## [INSTRUCTIONS FOR THE TASK]
Starting at the line below holding "blue brick B6:D6" and stopping at the line holding "brown brick H5:H6", print every line exactly, both ends included, and leave the rest out.

[Scene change data]
*****

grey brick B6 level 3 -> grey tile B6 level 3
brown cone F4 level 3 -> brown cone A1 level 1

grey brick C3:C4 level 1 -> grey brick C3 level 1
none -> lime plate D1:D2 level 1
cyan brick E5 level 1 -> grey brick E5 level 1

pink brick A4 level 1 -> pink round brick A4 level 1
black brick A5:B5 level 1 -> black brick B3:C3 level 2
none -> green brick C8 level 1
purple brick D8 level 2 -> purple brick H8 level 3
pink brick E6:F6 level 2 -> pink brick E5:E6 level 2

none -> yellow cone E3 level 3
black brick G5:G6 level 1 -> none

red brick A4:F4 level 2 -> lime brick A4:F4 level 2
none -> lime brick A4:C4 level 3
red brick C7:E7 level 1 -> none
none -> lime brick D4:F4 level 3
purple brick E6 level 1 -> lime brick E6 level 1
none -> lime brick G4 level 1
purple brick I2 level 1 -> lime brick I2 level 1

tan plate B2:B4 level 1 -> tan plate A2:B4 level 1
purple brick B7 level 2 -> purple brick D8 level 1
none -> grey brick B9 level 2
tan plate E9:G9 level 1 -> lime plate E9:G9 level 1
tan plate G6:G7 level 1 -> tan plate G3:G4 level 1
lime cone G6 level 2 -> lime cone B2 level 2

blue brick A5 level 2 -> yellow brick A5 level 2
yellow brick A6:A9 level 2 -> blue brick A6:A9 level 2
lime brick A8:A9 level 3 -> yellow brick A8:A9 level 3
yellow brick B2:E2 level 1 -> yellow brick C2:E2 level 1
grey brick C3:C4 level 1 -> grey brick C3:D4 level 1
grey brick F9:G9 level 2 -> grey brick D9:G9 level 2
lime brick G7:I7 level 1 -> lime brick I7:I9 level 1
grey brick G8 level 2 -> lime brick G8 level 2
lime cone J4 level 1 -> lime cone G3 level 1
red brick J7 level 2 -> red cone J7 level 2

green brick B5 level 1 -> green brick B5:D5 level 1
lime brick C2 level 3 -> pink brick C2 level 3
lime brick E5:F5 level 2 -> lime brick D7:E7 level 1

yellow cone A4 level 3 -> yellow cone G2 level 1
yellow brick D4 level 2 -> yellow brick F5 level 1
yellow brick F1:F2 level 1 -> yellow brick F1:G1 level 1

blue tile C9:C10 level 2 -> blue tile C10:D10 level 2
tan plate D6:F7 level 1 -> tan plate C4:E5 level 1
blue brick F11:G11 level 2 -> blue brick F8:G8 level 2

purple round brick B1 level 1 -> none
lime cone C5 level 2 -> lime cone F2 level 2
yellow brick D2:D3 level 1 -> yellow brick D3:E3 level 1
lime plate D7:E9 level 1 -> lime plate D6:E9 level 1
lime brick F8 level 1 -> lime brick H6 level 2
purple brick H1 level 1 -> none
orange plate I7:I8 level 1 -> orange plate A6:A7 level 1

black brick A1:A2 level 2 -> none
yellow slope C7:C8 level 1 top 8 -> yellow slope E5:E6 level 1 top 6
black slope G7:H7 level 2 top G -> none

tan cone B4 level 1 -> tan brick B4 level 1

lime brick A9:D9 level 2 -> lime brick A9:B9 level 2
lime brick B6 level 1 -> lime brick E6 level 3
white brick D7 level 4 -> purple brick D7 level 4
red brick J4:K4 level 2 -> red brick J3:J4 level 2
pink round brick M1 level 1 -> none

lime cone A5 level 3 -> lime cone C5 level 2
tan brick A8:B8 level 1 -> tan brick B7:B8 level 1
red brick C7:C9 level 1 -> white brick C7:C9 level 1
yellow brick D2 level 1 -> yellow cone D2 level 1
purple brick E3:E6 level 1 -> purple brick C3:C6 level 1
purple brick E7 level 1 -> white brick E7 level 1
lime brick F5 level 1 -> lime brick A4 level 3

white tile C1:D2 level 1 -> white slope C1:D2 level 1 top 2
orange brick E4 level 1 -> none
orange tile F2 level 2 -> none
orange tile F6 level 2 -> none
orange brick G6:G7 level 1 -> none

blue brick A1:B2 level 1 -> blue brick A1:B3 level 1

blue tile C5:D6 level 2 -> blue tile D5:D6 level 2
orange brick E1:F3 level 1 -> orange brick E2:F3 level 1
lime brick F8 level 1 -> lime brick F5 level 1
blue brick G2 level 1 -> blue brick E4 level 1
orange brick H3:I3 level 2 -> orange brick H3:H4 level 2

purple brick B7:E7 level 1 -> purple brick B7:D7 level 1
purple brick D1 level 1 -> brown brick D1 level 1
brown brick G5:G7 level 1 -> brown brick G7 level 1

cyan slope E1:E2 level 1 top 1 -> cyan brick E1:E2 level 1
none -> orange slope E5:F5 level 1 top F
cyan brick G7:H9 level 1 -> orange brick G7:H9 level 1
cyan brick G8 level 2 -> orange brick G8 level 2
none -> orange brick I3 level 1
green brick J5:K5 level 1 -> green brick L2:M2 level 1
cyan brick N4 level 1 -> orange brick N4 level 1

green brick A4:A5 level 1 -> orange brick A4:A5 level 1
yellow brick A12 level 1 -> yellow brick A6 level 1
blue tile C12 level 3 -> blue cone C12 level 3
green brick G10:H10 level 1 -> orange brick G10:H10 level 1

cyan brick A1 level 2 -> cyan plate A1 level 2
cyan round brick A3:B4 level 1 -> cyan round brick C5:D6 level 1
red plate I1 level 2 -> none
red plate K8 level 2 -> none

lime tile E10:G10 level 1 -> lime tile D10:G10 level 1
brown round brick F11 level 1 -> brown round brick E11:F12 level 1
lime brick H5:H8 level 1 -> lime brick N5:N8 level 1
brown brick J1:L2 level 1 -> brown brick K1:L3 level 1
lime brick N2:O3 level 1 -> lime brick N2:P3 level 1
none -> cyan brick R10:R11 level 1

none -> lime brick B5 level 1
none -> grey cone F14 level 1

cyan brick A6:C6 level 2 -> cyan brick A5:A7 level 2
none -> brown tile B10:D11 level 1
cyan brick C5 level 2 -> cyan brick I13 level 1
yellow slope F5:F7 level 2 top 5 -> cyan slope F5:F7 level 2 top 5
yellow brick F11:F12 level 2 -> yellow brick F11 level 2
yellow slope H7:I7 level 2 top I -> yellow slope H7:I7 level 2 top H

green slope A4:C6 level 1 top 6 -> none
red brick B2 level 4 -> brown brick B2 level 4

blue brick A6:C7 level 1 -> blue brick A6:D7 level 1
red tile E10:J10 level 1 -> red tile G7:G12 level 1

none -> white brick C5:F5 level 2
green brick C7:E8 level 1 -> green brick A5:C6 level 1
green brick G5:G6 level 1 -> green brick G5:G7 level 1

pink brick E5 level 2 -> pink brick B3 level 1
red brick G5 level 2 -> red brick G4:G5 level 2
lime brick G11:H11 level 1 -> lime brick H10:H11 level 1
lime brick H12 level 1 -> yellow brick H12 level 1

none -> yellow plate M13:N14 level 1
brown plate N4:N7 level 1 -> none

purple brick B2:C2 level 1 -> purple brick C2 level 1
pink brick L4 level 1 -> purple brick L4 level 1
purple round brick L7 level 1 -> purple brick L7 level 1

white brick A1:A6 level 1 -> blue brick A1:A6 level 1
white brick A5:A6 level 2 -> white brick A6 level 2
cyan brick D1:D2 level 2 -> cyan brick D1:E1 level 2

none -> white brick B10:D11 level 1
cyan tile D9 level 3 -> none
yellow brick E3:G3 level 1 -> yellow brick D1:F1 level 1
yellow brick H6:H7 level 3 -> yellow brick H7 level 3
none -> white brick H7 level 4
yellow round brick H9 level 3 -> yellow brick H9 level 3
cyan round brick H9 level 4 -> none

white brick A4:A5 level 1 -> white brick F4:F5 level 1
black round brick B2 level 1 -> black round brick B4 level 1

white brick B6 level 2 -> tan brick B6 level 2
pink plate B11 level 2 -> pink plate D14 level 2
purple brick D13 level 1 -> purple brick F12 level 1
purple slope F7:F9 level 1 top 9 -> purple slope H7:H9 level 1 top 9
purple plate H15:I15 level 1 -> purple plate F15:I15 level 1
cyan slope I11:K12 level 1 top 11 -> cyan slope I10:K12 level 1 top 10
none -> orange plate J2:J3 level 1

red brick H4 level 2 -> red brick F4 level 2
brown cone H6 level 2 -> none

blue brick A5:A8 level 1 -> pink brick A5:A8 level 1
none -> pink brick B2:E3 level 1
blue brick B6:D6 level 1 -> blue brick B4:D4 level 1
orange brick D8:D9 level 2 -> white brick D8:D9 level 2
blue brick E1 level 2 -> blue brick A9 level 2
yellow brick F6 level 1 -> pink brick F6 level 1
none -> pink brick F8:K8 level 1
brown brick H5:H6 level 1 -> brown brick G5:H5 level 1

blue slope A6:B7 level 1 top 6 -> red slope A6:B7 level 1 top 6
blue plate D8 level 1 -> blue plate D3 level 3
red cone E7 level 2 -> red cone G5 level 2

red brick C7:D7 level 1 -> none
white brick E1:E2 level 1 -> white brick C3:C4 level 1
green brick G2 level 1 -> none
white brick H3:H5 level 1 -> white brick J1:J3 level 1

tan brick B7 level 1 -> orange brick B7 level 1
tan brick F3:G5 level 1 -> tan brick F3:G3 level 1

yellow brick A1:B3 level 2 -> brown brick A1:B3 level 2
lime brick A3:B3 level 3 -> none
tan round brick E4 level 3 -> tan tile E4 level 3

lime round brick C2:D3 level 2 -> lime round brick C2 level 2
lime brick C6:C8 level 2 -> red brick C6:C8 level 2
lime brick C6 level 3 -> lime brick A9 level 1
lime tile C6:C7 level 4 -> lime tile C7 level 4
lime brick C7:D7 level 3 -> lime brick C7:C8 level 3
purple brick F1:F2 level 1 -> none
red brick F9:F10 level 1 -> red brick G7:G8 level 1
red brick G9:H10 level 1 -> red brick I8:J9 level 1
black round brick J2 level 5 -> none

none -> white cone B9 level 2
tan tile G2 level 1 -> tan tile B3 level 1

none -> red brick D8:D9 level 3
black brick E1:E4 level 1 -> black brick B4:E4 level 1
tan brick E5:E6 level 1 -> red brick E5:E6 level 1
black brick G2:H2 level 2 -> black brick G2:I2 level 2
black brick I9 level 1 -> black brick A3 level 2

*****

## [THE COMPLETED TASK]
blue brick B6:D6 level 1 -> blue brick B4:D4 level 1
orange brick D8:D9 level 2 -> white brick D8:D9 level 2
blue brick E1 level 2 -> blue brick A9 level 2
yellow brick F6 level 1 -> pink brick F6 level 1
none -> pink brick F8:K8 level 1
brown brick H5:H6 level 1 -> brown brick G5:H5 level 1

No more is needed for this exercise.